Scan the entries below for the word "camera". Copy out every line in which it occurs.
= Beginning of Section =
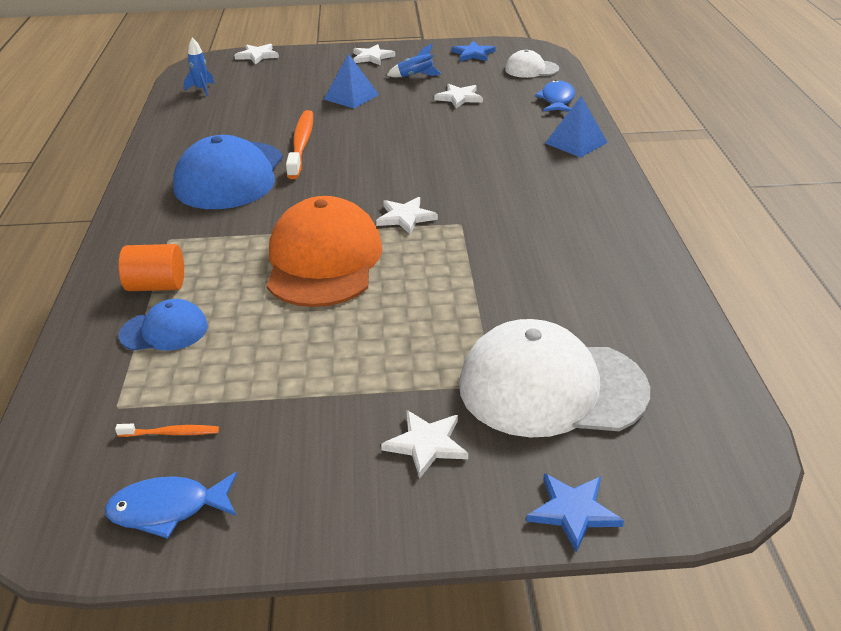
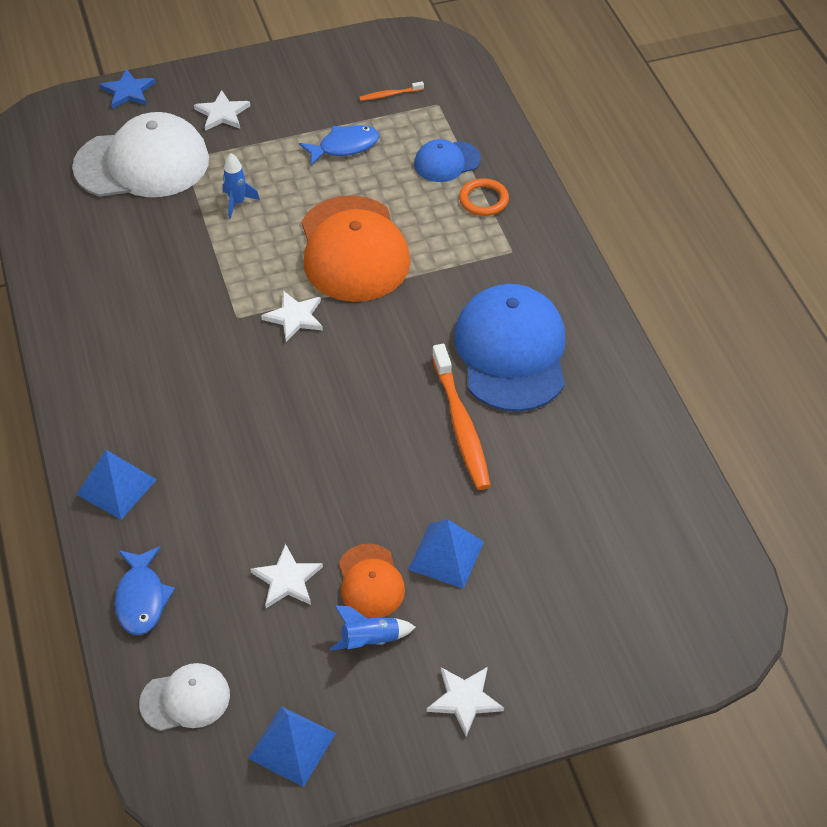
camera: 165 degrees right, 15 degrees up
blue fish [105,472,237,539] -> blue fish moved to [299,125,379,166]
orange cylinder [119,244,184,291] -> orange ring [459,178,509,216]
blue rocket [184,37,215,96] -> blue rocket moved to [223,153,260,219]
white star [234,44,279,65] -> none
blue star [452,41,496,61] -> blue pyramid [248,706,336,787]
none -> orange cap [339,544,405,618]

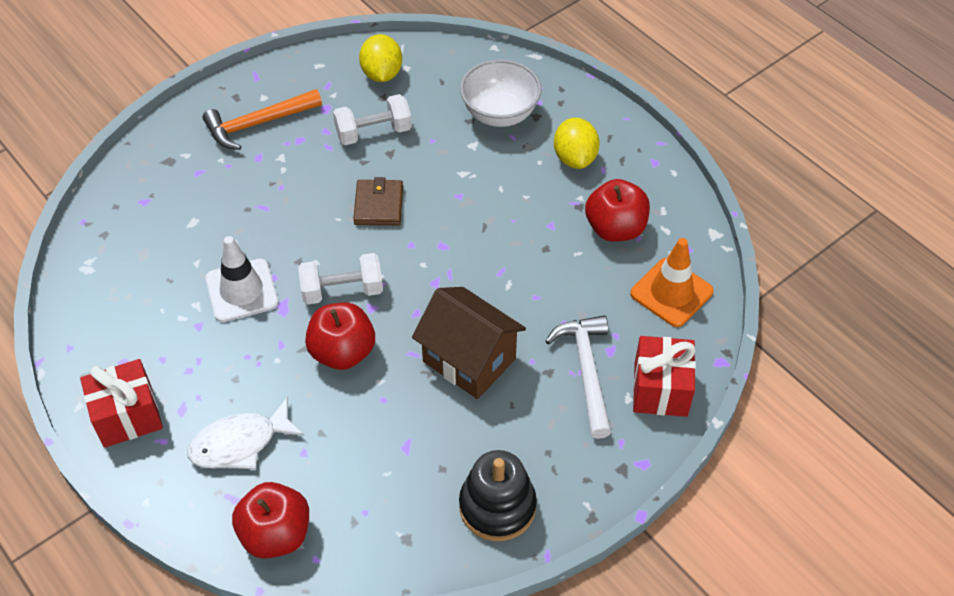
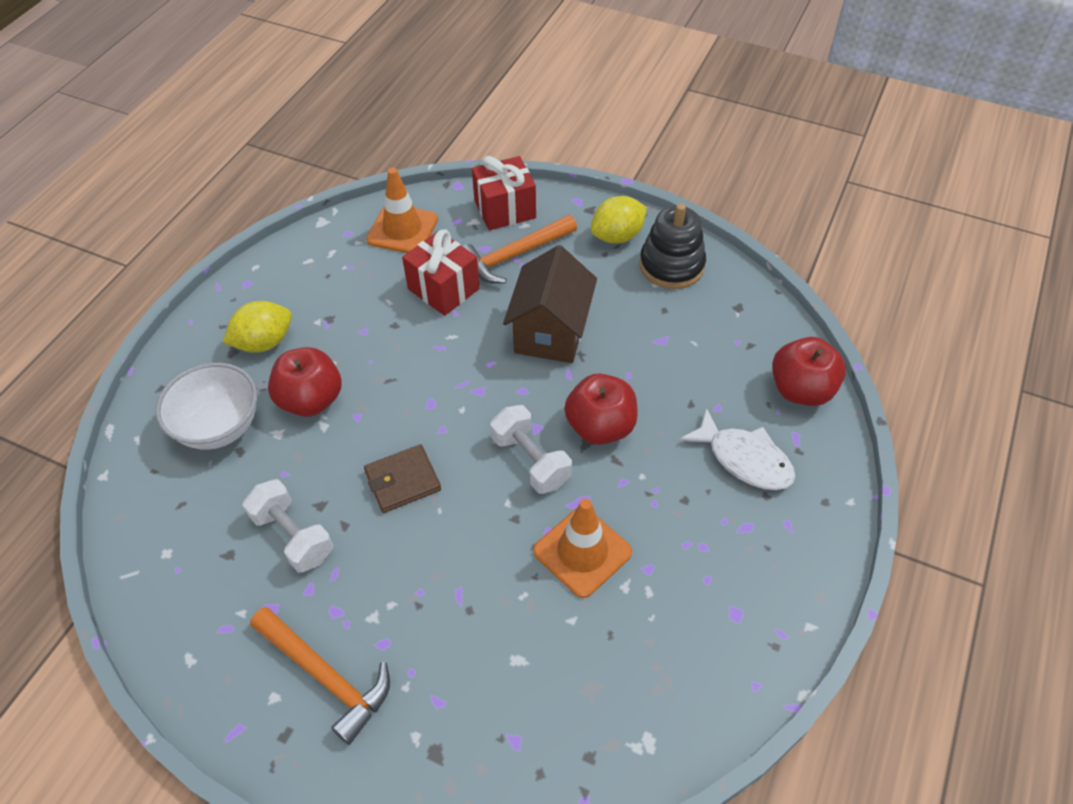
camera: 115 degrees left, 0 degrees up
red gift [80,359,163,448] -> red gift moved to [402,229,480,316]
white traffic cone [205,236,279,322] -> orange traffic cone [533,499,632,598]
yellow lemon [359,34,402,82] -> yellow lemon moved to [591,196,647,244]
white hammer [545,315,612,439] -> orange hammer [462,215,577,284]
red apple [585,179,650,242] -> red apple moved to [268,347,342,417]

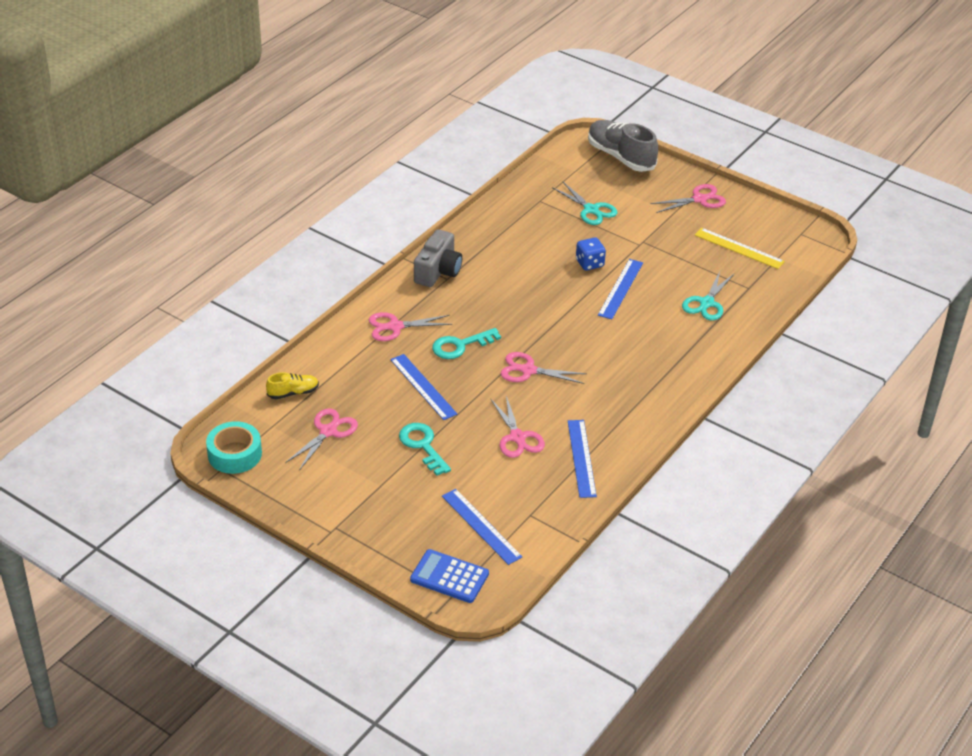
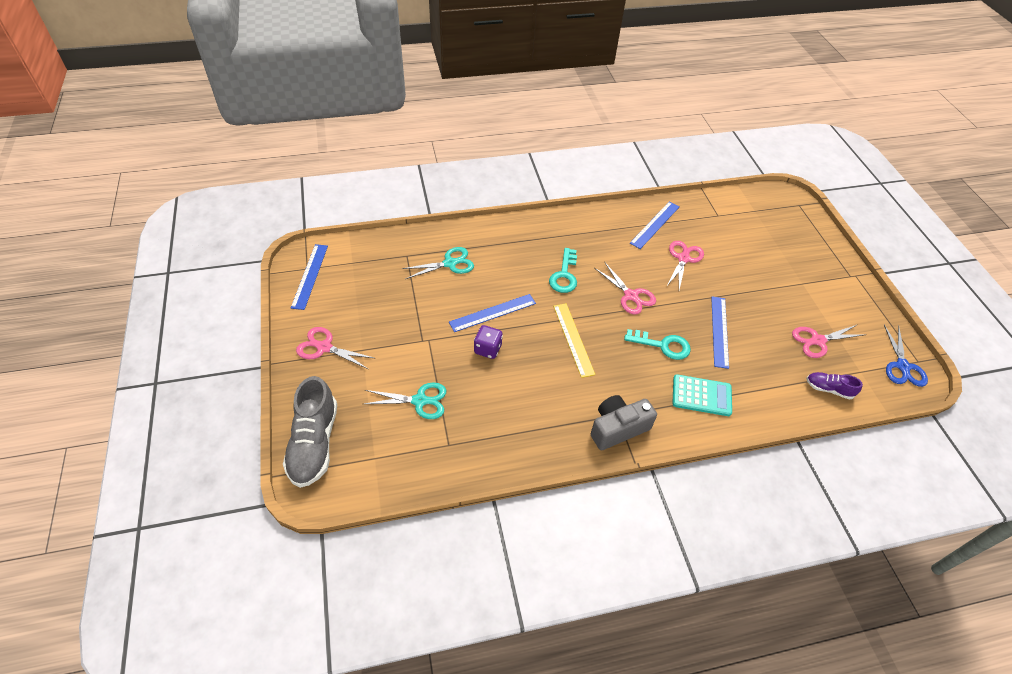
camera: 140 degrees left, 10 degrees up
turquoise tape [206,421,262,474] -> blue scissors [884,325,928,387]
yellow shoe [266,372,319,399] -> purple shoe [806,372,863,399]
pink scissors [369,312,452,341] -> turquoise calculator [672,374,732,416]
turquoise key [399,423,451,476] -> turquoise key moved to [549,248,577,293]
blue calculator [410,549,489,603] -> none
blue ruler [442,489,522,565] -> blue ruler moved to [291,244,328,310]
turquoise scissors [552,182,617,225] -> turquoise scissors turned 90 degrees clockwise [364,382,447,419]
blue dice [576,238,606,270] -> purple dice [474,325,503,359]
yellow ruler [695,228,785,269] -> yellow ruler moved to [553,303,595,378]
= End of Section =
● **OUTPUT OF THE EXERCISE**
camera: 165 degrees right, 15 degrees up
camera: 115 degrees left, 0 degrees up
camera: 140 degrees left, 10 degrees up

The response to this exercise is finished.